Itemized modification records

__________

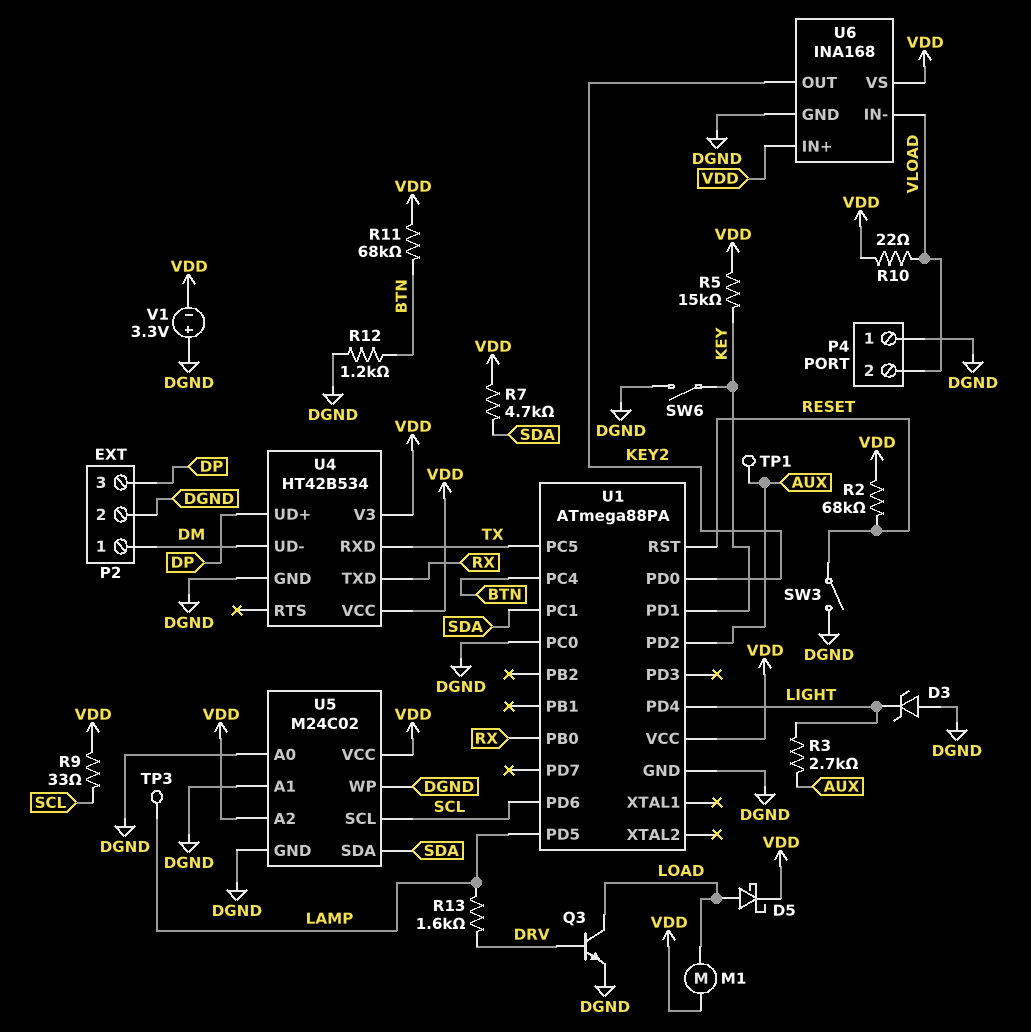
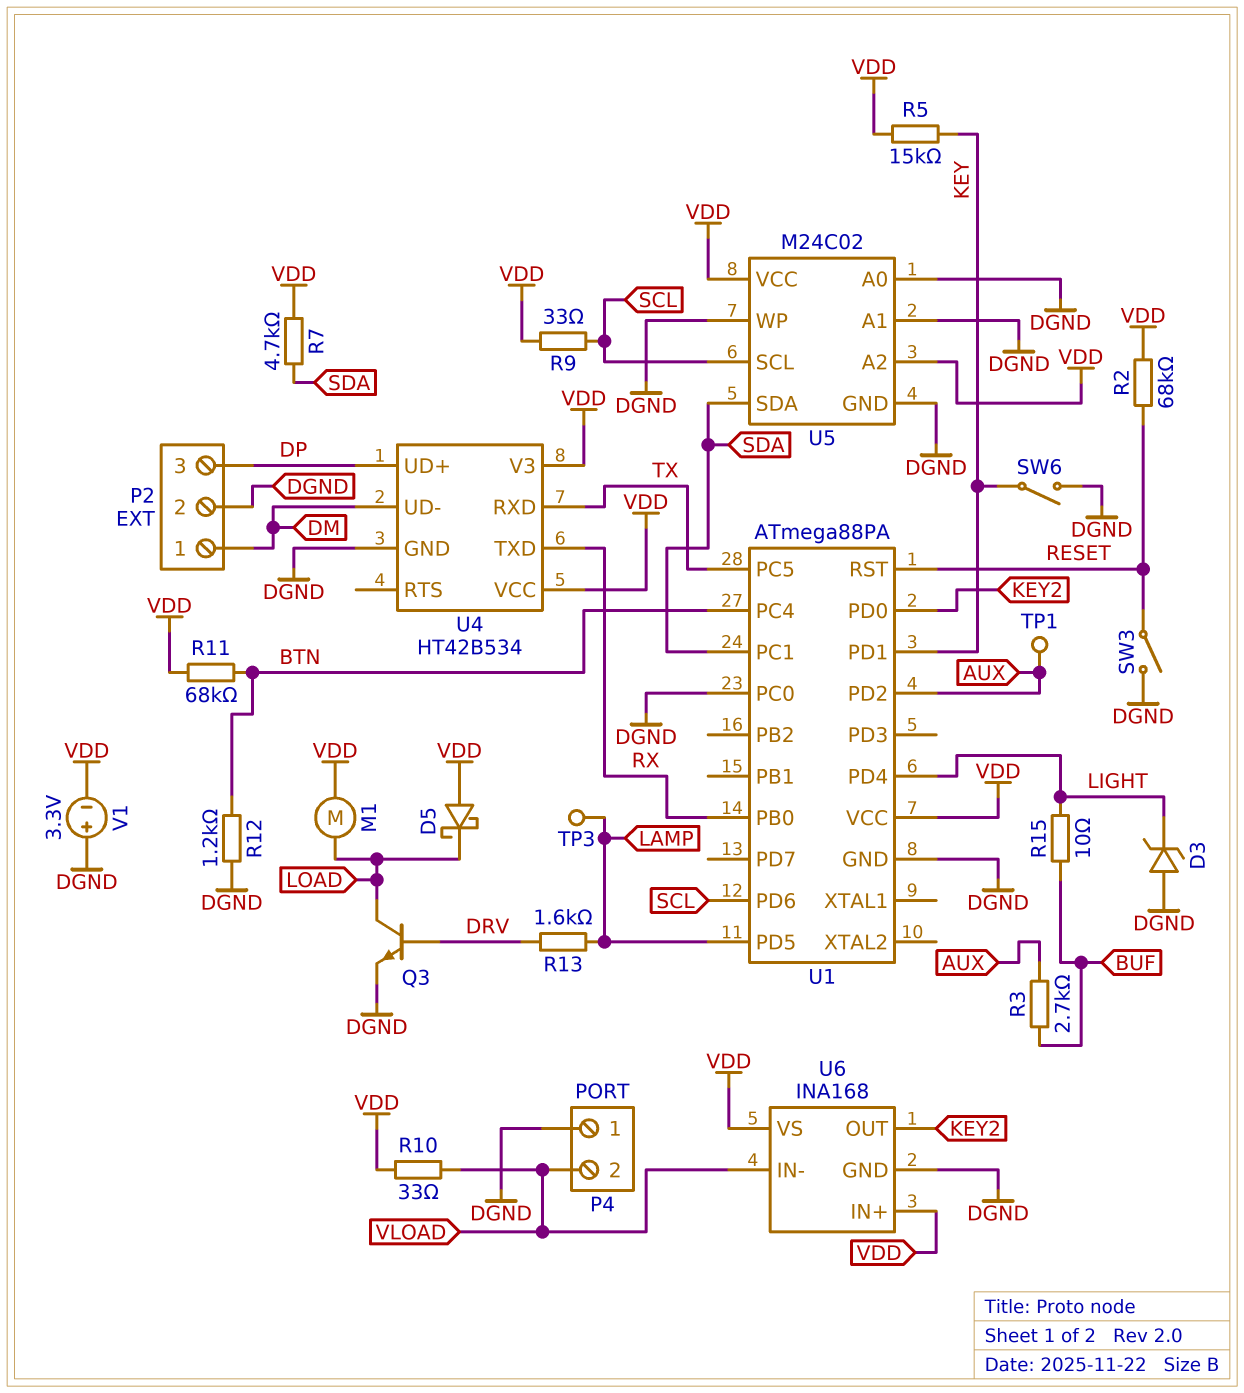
D5: schottky (A LOAD, K VDD) -> schottky (A VDD, K LOAD)
R3: 2.7k (AUX, LIGHT) -> 2.7k (AUX, BUF)
R10: 22 (VDD, VLOAD) -> 33 (VDD, VLOAD)
R15: none -> 10 (BUF, LIGHT)

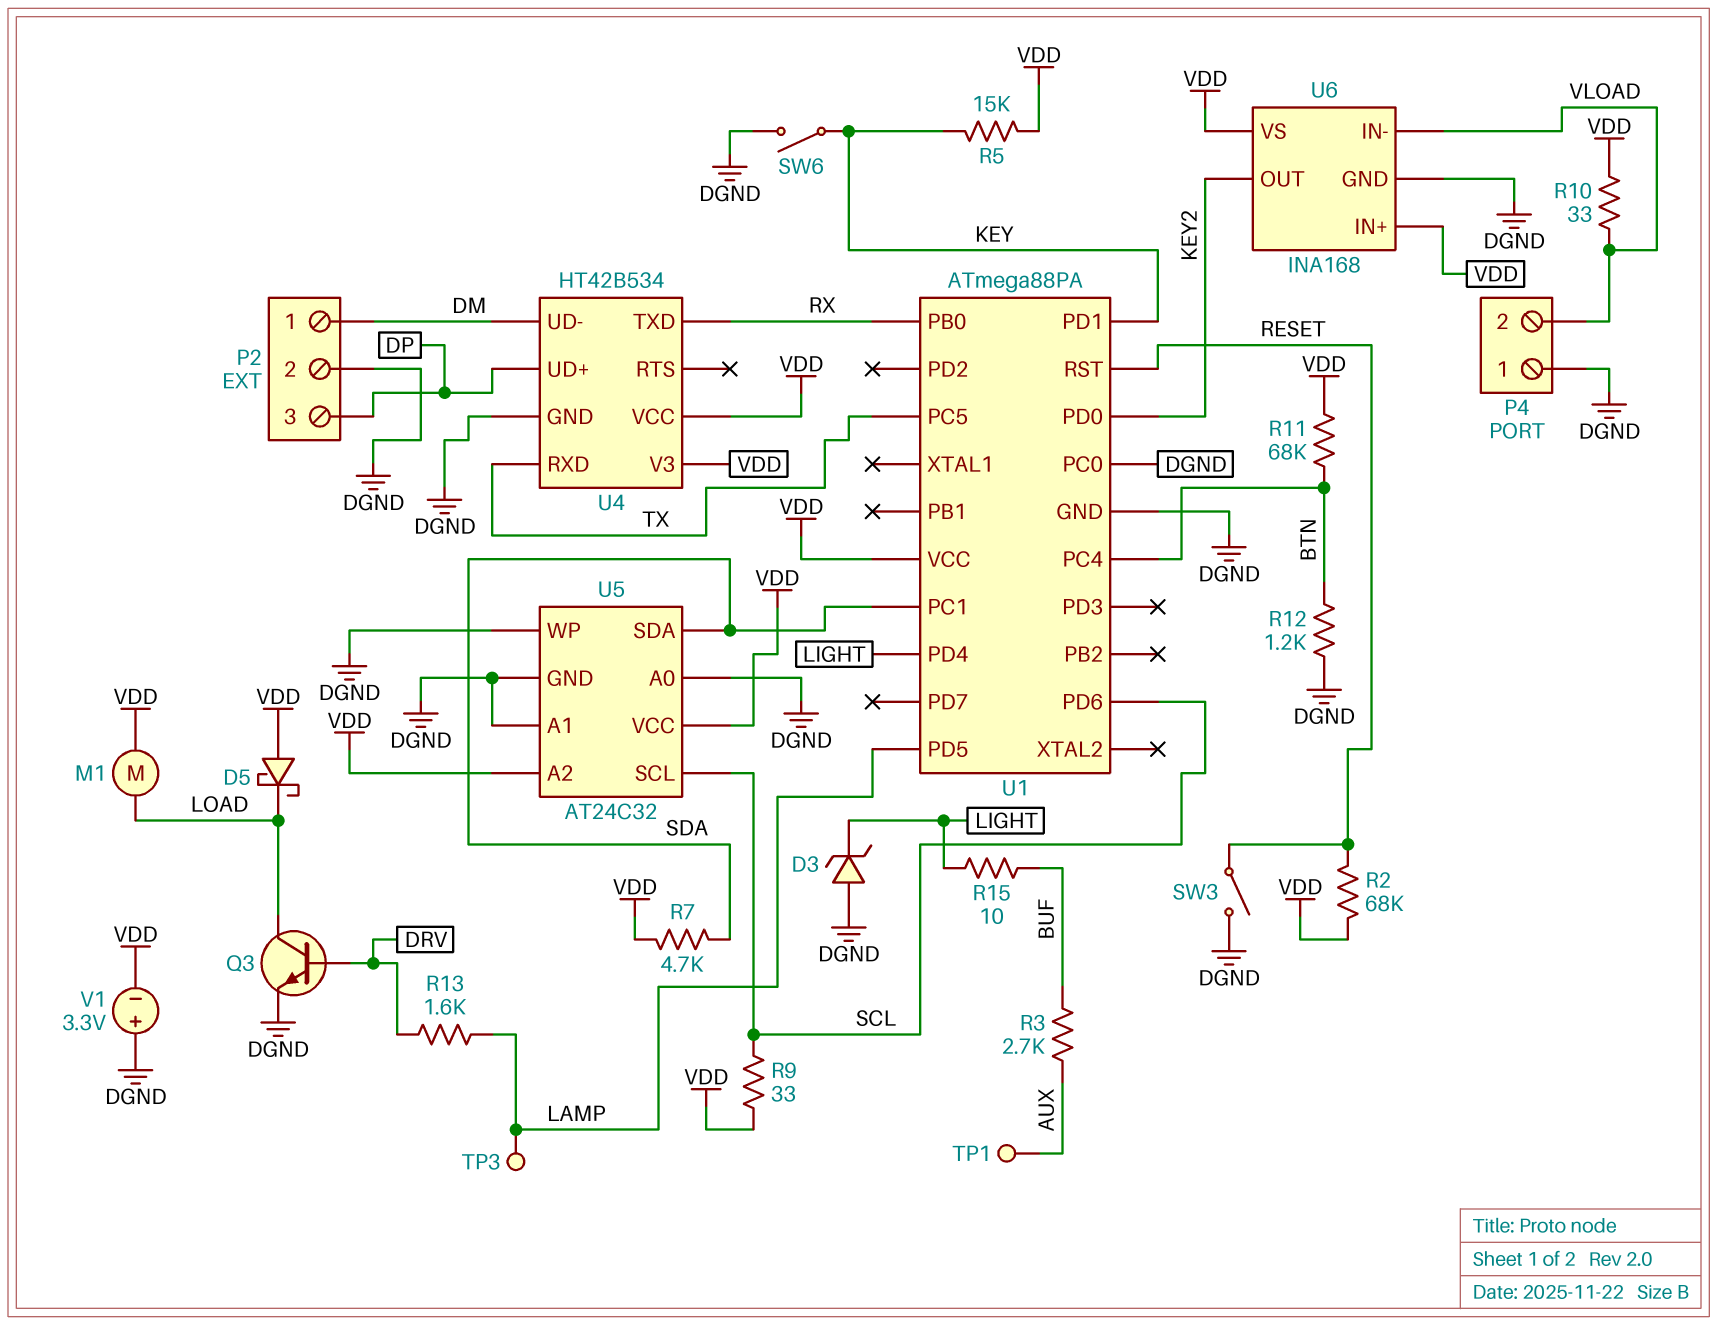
U1 pin PD2: AUX -> none
U5: M24C02 -> AT24C32

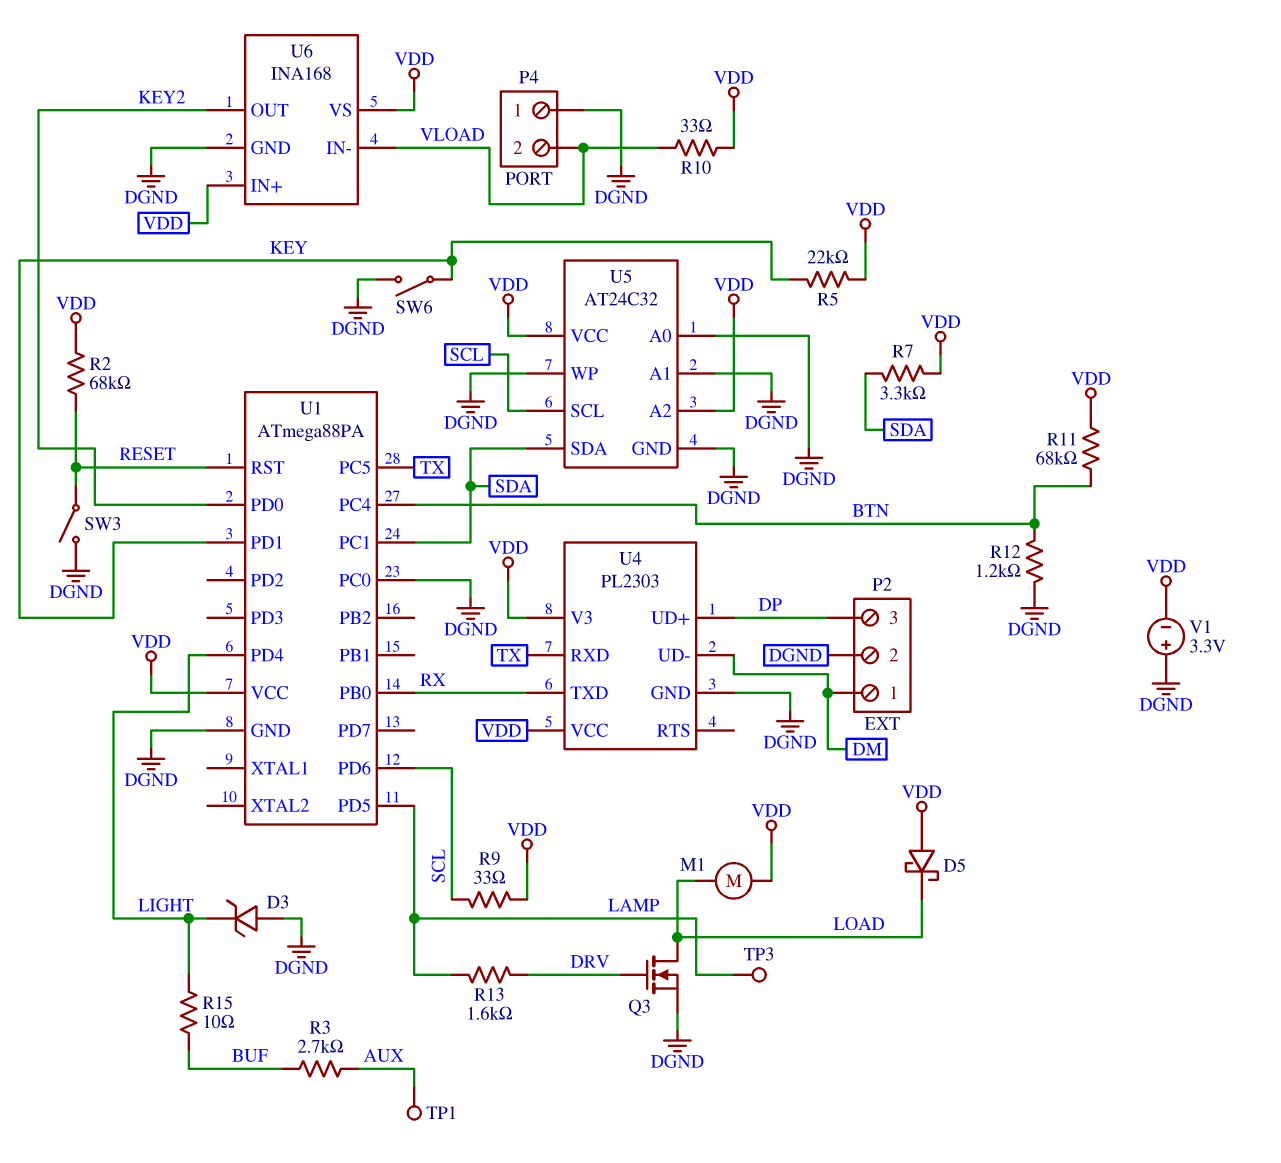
Q3: NPN (B DRV, C LOAD, E DGND) -> NMOS (G DRV, D LOAD, S DGND)
R5: 15k (KEY, VDD) -> 22k (KEY, VDD)
R7: 4.7k (SDA, VDD) -> 3.3k (SDA, VDD)
U4: HT42B534 -> PL2303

__________

**Aim of the task**
Search the entries for "none" and copy each matching line.

**Task answer**
R15: none -> 10 (BUF, LIGHT)
U1 pin PD2: AUX -> none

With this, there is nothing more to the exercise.